-- EXERCISE --
Write each entry out again, exactly as it is written.

*** Block opens ***

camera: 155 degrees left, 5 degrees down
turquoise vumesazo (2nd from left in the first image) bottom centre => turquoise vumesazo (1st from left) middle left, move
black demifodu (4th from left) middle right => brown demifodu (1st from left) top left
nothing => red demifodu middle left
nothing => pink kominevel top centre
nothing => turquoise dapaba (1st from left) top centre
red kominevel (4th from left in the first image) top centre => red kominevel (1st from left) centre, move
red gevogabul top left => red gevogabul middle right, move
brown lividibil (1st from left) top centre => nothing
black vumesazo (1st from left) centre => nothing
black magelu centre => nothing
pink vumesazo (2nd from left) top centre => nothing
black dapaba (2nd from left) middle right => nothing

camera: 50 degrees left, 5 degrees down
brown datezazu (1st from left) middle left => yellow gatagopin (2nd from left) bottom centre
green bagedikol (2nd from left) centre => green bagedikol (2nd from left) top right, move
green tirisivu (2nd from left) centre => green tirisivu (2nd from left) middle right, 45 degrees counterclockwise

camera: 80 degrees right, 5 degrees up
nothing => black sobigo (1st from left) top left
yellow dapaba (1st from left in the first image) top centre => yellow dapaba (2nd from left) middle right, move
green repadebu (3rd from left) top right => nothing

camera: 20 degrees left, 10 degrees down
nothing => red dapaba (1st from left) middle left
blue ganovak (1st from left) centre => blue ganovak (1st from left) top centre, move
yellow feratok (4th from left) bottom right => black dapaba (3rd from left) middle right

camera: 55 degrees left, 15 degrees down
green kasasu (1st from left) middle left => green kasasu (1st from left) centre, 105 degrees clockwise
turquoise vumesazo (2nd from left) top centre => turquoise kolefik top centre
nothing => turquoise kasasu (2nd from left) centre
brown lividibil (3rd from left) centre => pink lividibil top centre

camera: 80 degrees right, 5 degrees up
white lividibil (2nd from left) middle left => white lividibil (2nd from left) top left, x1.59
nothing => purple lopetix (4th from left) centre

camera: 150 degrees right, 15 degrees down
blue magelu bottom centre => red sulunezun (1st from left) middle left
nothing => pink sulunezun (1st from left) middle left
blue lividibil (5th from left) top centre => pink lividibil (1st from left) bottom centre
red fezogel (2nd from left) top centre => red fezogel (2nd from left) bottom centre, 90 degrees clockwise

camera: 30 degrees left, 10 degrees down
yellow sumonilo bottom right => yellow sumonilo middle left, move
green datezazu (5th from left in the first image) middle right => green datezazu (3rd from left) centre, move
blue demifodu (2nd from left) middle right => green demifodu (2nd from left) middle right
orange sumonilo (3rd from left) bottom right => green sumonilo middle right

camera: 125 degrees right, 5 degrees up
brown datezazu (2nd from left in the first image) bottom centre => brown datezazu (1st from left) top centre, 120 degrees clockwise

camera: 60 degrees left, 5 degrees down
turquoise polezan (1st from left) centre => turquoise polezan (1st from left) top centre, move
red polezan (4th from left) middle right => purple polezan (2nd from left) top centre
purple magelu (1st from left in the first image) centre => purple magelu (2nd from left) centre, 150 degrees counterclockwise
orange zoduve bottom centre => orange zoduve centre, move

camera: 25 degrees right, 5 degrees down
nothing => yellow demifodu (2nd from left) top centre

*** Block closes ***

-- YOUR RESPONSE --
camera: 155 degrees left, 5 degrees down
turquoise vumesazo (2nd from left in the first image) bottom centre => turquoise vumesazo (1st from left) middle left, move
black demifodu (4th from left) middle right => brown demifodu (1st from left) top left
nothing => red demifodu middle left
nothing => pink kominevel top centre
nothing => turquoise dapaba (1st from left) top centre
red kominevel (4th from left in the first image) top centre => red kominevel (1st from left) centre, move
red gevogabul top left => red gevogabul middle right, move
brown lividibil (1st from left) top centre => nothing
black vumesazo (1st from left) centre => nothing
black magelu centre => nothing
pink vumesazo (2nd from left) top centre => nothing
black dapaba (2nd from left) middle right => nothing

camera: 50 degrees left, 5 degrees down
brown datezazu (1st from left) middle left => yellow gatagopin (2nd from left) bottom centre
green bagedikol (2nd from left) centre => green bagedikol (2nd from left) top right, move
green tirisivu (2nd from left) centre => green tirisivu (2nd from left) middle right, 45 degrees counterclockwise

camera: 80 degrees right, 5 degrees up
nothing => black sobigo (1st from left) top left
yellow dapaba (1st from left in the first image) top centre => yellow dapaba (2nd from left) middle right, move
green repadebu (3rd from left) top right => nothing

camera: 20 degrees left, 10 degrees down
nothing => red dapaba (1st from left) middle left
blue ganovak (1st from left) centre => blue ganovak (1st from left) top centre, move
yellow feratok (4th from left) bottom right => black dapaba (3rd from left) middle right

camera: 55 degrees left, 15 degrees down
green kasasu (1st from left) middle left => green kasasu (1st from left) centre, 105 degrees clockwise
turquoise vumesazo (2nd from left) top centre => turquoise kolefik top centre
nothing => turquoise kasasu (2nd from left) centre
brown lividibil (3rd from left) centre => pink lividibil top centre

camera: 80 degrees right, 5 degrees up
white lividibil (2nd from left) middle left => white lividibil (2nd from left) top left, x1.59
nothing => purple lopetix (4th from left) centre

camera: 150 degrees right, 15 degrees down
blue magelu bottom centre => red sulunezun (1st from left) middle left
nothing => pink sulunezun (1st from left) middle left
blue lividibil (5th from left) top centre => pink lividibil (1st from left) bottom centre
red fezogel (2nd from left) top centre => red fezogel (2nd from left) bottom centre, 90 degrees clockwise

camera: 30 degrees left, 10 degrees down
yellow sumonilo bottom right => yellow sumonilo middle left, move
green datezazu (5th from left in the first image) middle right => green datezazu (3rd from left) centre, move
blue demifodu (2nd from left) middle right => green demifodu (2nd from left) middle right
orange sumonilo (3rd from left) bottom right => green sumonilo middle right

camera: 125 degrees right, 5 degrees up
brown datezazu (2nd from left in the first image) bottom centre => brown datezazu (1st from left) top centre, 120 degrees clockwise

camera: 60 degrees left, 5 degrees down
turquoise polezan (1st from left) centre => turquoise polezan (1st from left) top centre, move
red polezan (4th from left) middle right => purple polezan (2nd from left) top centre
purple magelu (1st from left in the first image) centre => purple magelu (2nd from left) centre, 150 degrees counterclockwise
orange zoduve bottom centre => orange zoduve centre, move

camera: 25 degrees right, 5 degrees down
nothing => yellow demifodu (2nd from left) top centre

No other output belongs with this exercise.